### What the task requires
Starting at the beginning of the records and stopping after the line that contains "Question: Is the", write those lines out again with "blue plush toy" put in place of "green felt toy" each time, with nothing else changed and the pictures left out.

### Data listing
★ ★ ★ ★ ★

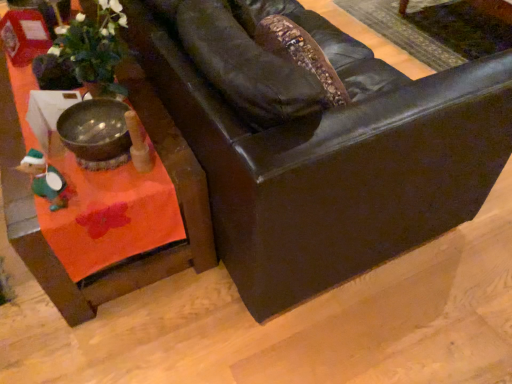
Question: Is orange fabric table at lower left far away from green felt toy at lower left?

Choices:
 (A) yes
 (B) no

Answer: (B)

Question: Can you confirm if orange fabric table at lower left is positioned to the left of green felt toy at lower left?

Choices:
 (A) no
 (B) yes

Answer: (B)

Question: Is the position of orange fabric table at lower left less distant than that of green felt toy at lower left?

Choices:
 (A) no
 (B) yes

Answer: (A)

Question: Is orange fabric table at lower left further to the viewer compared to green felt toy at lower left?

Choices:
 (A) no
 (B) yes

Answer: (B)

Question: Considering the relative sizes of orange fabric table at lower left and green felt toy at lower left in the image provided, is orange fabric table at lower left shorter than green felt toy at lower left?

Choices:
 (A) no
 (B) yes

Answer: (A)

Question: Do you think orange fabric table at lower left is within green felt toy at lower left, or outside of it?

Choices:
 (A) outside
 (B) inside

Answer: (A)

Question: In terms of size, does orange fabric table at lower left appear bigger or smaller than green felt toy at lower left?

Choices:
 (A) small
 (B) big

Answer: (B)

Question: From a real-world perspective, is orange fabric table at lower left above or below green felt toy at lower left?

Choices:
 (A) below
 (B) above

Answer: (A)

Question: Does point (205, 196) appear closer or farther from the camera than point (60, 203)?

Choices:
 (A) farther
 (B) closer

Answer: (A)

Question: From a real-world perspective, is green felt toy at lower left physically located above or below matte black leather couch at center?

Choices:
 (A) above
 (B) below

Answer: (A)

Question: Considering the positions of green felt toy at lower left and matte black leather couch at center in the image, is green felt toy at lower left wider or thinner than matte black leather couch at center?

Choices:
 (A) thin
 (B) wide

Answer: (A)

Question: From their relative heights in the image, would you say green felt toy at lower left is taller or shorter than matte black leather couch at center?

Choices:
 (A) short
 (B) tall

Answer: (A)

Question: Is green felt toy at lower left inside the boundaries of matte black leather couch at center, or outside?

Choices:
 (A) inside
 (B) outside

Answer: (B)

Question: Would you say orange fabric table at lower left is inside or outside matte black leather couch at center?

Choices:
 (A) outside
 (B) inside

Answer: (A)

Question: Is orange fabric table at lower left in front of or behind matte black leather couch at center in the image?

Choices:
 (A) front
 (B) behind

Answer: (B)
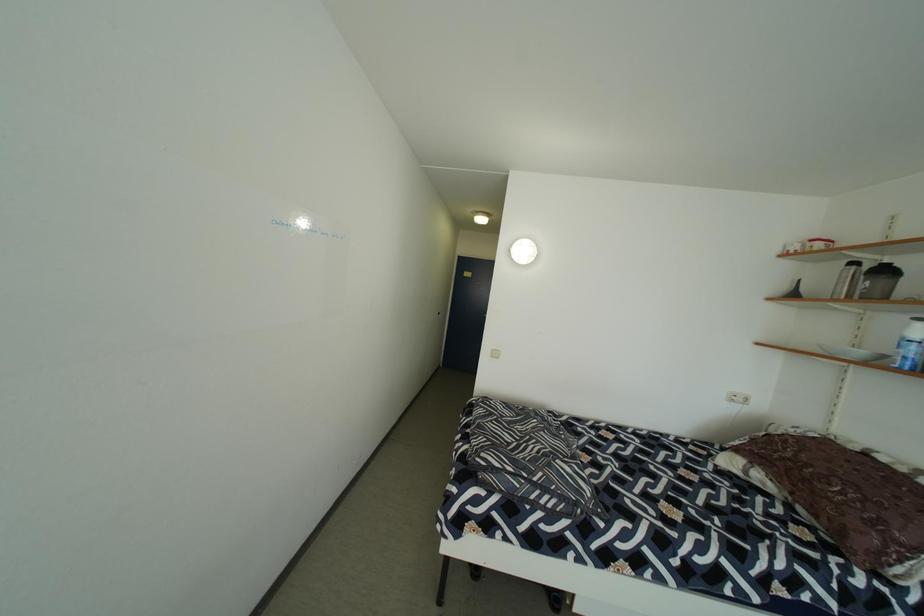
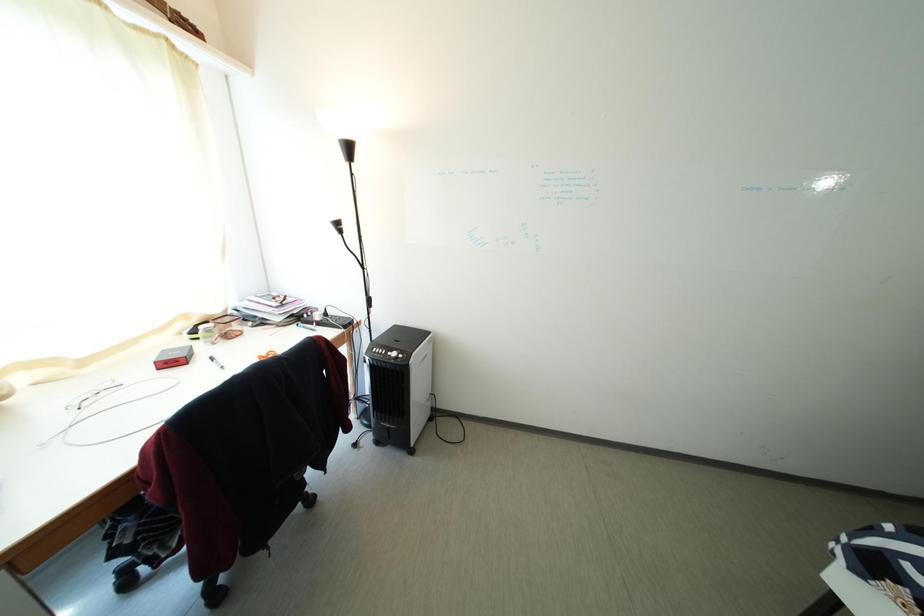
Question: The camera is either moving clockwise (left) or counter-clockwise (right) around the object. The first image is from the beginning of the video and the second image is from the end. Is the camera moving left or right when shooting the video?

Choices:
 (A) Left
 (B) Right

Answer: (B)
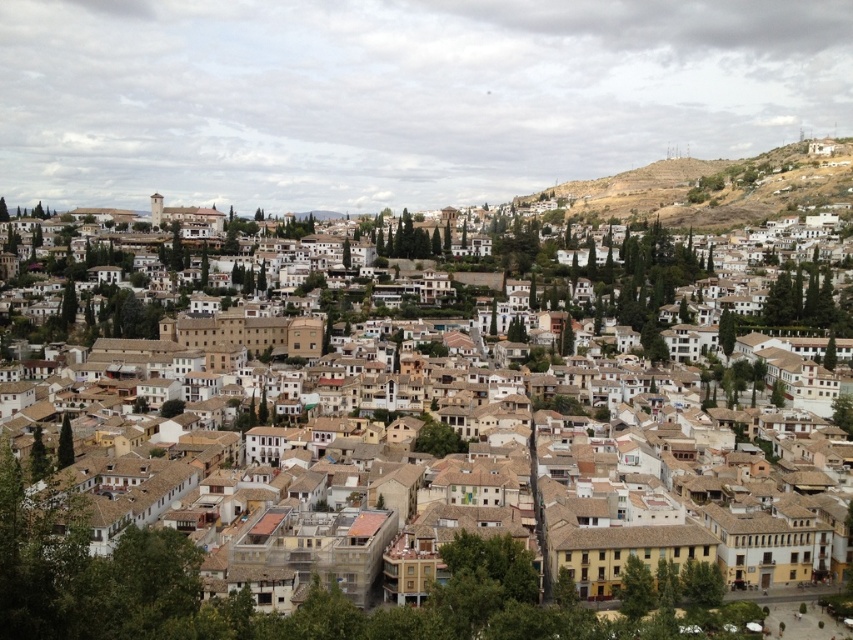
Question: In this image, where is brown clay roof tiles at center located relative to brown rocky hillside at upper right?

Choices:
 (A) below
 (B) above

Answer: (A)

Question: Which point appears farthest from the camera in this image?

Choices:
 (A) (706, 227)
 (B) (492, 572)

Answer: (A)

Question: Can you confirm if brown clay roof tiles at center is positioned below brown rocky hillside at upper right?

Choices:
 (A) no
 (B) yes

Answer: (B)

Question: Which point is closer to the camera?

Choices:
 (A) brown clay roof tiles at center
 (B) brown rocky hillside at upper right

Answer: (A)

Question: Is brown clay roof tiles at center wider than brown rocky hillside at upper right?

Choices:
 (A) no
 (B) yes

Answer: (B)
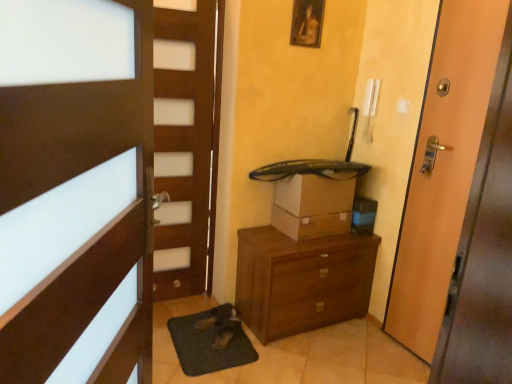
Question: Is brown cardboard box at center spatially inside wooden picture frame at upper center, or outside of it?

Choices:
 (A) inside
 (B) outside

Answer: (B)

Question: In terms of size, does brown cardboard box at center appear bigger or smaller than wooden picture frame at upper center?

Choices:
 (A) small
 (B) big

Answer: (B)

Question: Estimate the real-world distances between objects in this image. Which object is closer to the brown wooden chest of drawers at center?

Choices:
 (A) brown wooden door at left, which is the first door in front-to-back order
 (B) brown cardboard box at center
 (C) wooden picture frame at upper center
 (D) green rubber bath mat at lower center
 (E) wooden door at right, which is counted as the 2th door, starting from the left

Answer: (B)

Question: Which object is positioned farthest from the brown cardboard box at center?

Choices:
 (A) wooden picture frame at upper center
 (B) brown wooden chest of drawers at center
 (C) wooden door at right, the 1th door when ordered from right to left
 (D) brown wooden door at left, which is the first door in front-to-back order
 (E) green rubber bath mat at lower center

Answer: (D)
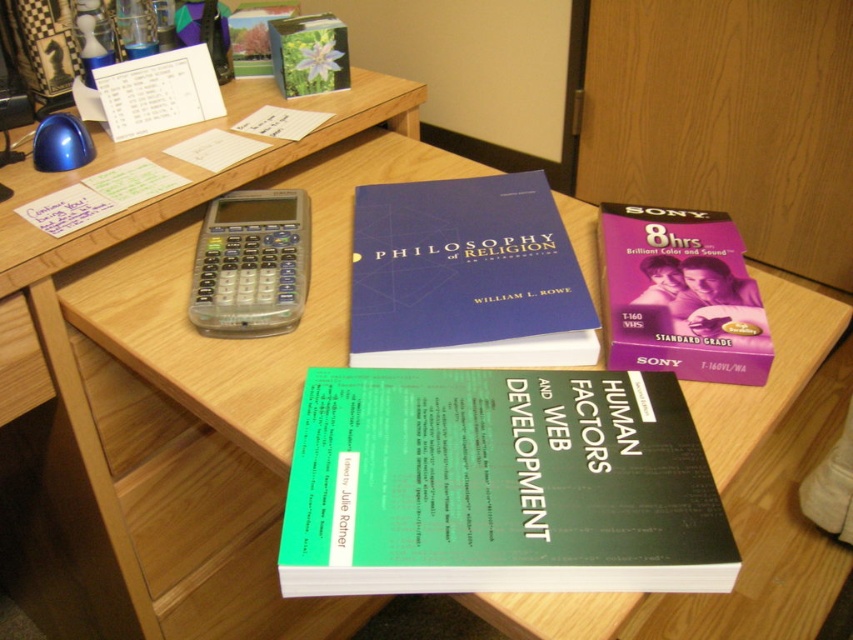
Does green matte book at center have a greater height compared to wooden drawer at lower left?

Correct, green matte book at center is much taller as wooden drawer at lower left.

Between point (682, 456) and point (30, 336), which one is positioned behind?

Point (30, 336)

You are a GUI agent. You are given a task and a screenshot of the screen. Output one action in this format:
    pyautogui.click(x=<x>, y=<y>)
    Task: Click on the green matte book at center
    
    Given the screenshot: What is the action you would take?
    pyautogui.click(x=498, y=484)

Does green matte book at center have a greater height compared to purple plastic tape at upper right?

In fact, green matte book at center may be shorter than purple plastic tape at upper right.

Is point (698, 496) closer to viewer compared to point (659, 310)?

Yes, point (698, 496) is closer to viewer.

Describe the element at coordinates (498, 484) in the screenshot. I see `green matte book at center` at that location.

Locate an element on the screen. green matte book at center is located at coordinates [498, 484].

Between green matte book at center and matte blue book at center, which one appears on the right side from the viewer's perspective?

Positioned to the right is green matte book at center.

Between green matte book at center and matte blue book at center, which one appears on the left side from the viewer's perspective?

matte blue book at center

This screenshot has height=640, width=853. Find the location of `green matte book at center`. green matte book at center is located at coordinates (498, 484).

Find the location of a particular element. This screenshot has width=853, height=640. green matte book at center is located at coordinates (498, 484).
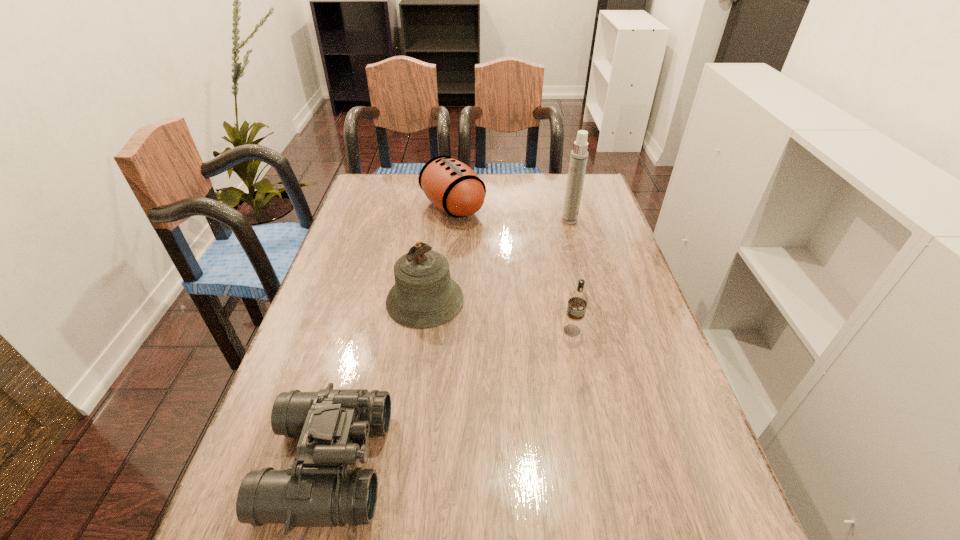
Find the location of `aerosol can`. aerosol can is located at coordinates (578, 160).

Find the location of a particular element. the tallest object is located at coordinates (578, 160).

Image resolution: width=960 pixels, height=540 pixels. Identify the location of bell. (424, 295).

Locate an element on the screen. Image resolution: width=960 pixels, height=540 pixels. football (American) is located at coordinates pos(453,187).

I want to click on the fourth object from left to right, so click(x=577, y=300).

This screenshot has height=540, width=960. I want to click on blank space located 0.280m on the back of the rightmost object, so click(x=557, y=176).

Find the location of a particular element. This screenshot has width=960, height=540. vacant space situated on the back of the bell is located at coordinates (434, 232).

I want to click on vacant region located on the left of the football (American), so (x=378, y=207).

You are a GUI agent. You are given a task and a screenshot of the screen. Output one action in this format:
    pyautogui.click(x=<x>, y=<y>)
    Task: Click on the vacant space located 0.340m on the label of the vodka
    This screenshot has width=960, height=540.
    Given the screenshot: What is the action you would take?
    pyautogui.click(x=604, y=480)

Where is `object present at the far edge`? The height and width of the screenshot is (540, 960). object present at the far edge is located at coordinates (453, 187).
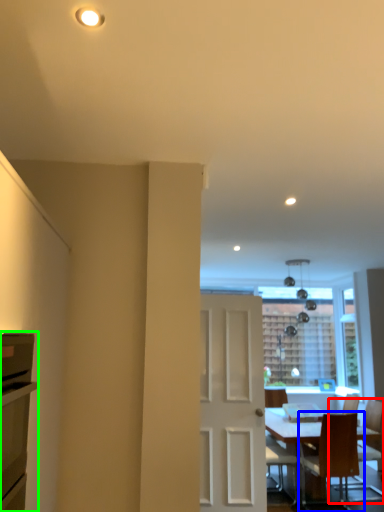
Question: Based on their relative distances, which object is farther from chair (highlighted by a red box)? Choose from chair (highlighted by a blue box) and cabinetry (highlighted by a green box).

Choices:
 (A) chair
 (B) cabinetry

Answer: (B)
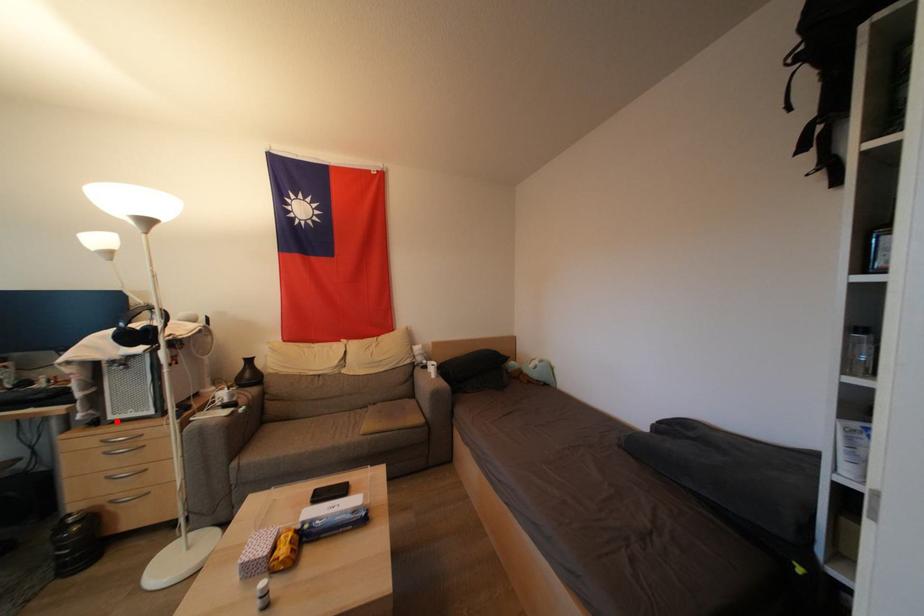
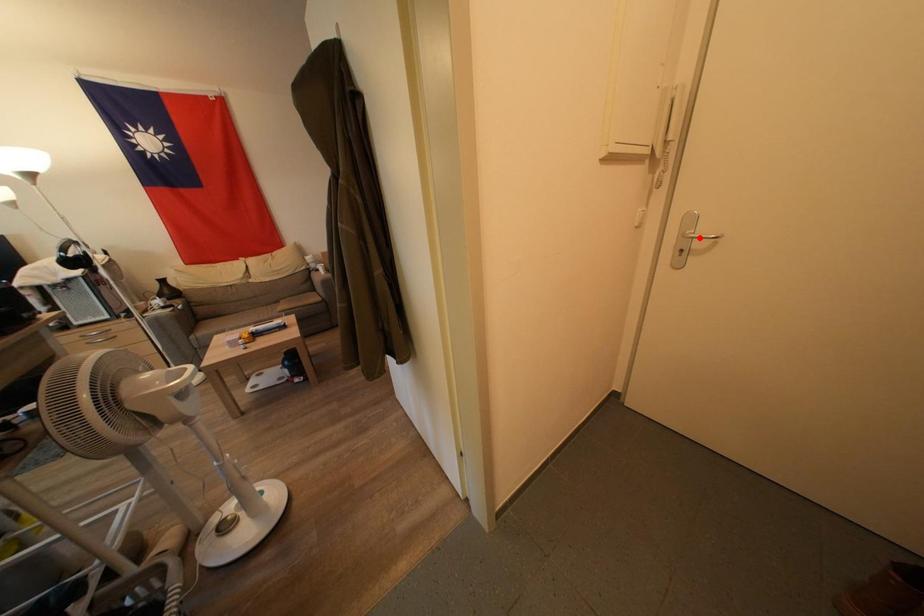
I am providing you with two images of the same scene from different viewpoints. A red point is marked on the first image and another point is marked on the second image. Does the point marked in image1 correspond to the same location as the one in image2?

No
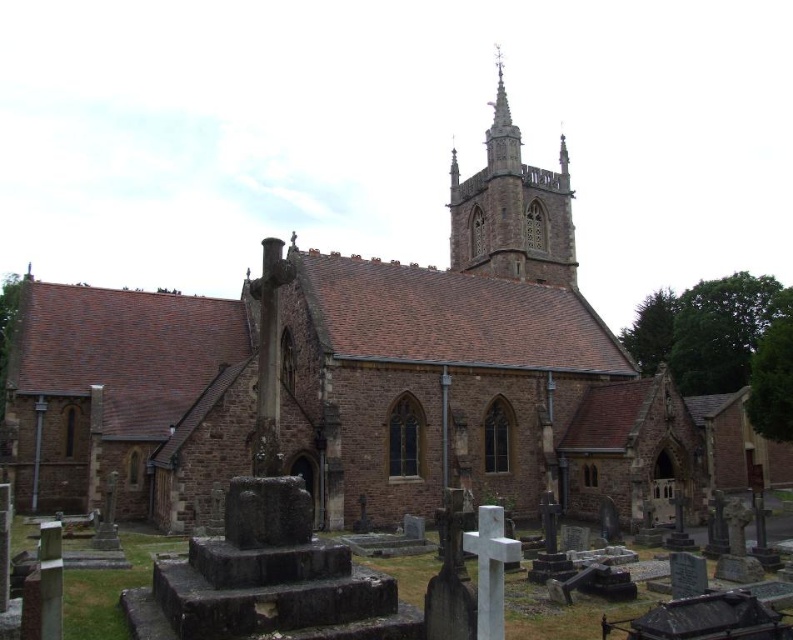
Question: Can you confirm if rusty stone tombstone at lower center is smaller than smooth stone tower at upper center?

Choices:
 (A) no
 (B) yes

Answer: (B)

Question: Does rusty stone tombstone at lower center appear under smooth stone tower at upper center?

Choices:
 (A) no
 (B) yes

Answer: (B)

Question: Which point appears farthest from the camera in this image?

Choices:
 (A) (516, 129)
 (B) (244, 529)

Answer: (A)

Question: Which point appears farthest from the camera in this image?

Choices:
 (A) (500, 531)
 (B) (497, 227)

Answer: (B)

Question: In this image, where is rusty stone tombstone at lower center located relative to smooth stone tower at upper center?

Choices:
 (A) left
 (B) right

Answer: (A)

★ ★ ★ ★ ★

### Exercise answer
Question: Is orange fabric table at lower left far away from blue plush toy at lower left?

Choices:
 (A) yes
 (B) no

Answer: (B)

Question: Can you confirm if orange fabric table at lower left is positioned to the left of blue plush toy at lower left?

Choices:
 (A) no
 (B) yes

Answer: (B)

Question: Is the position of orange fabric table at lower left less distant than that of blue plush toy at lower left?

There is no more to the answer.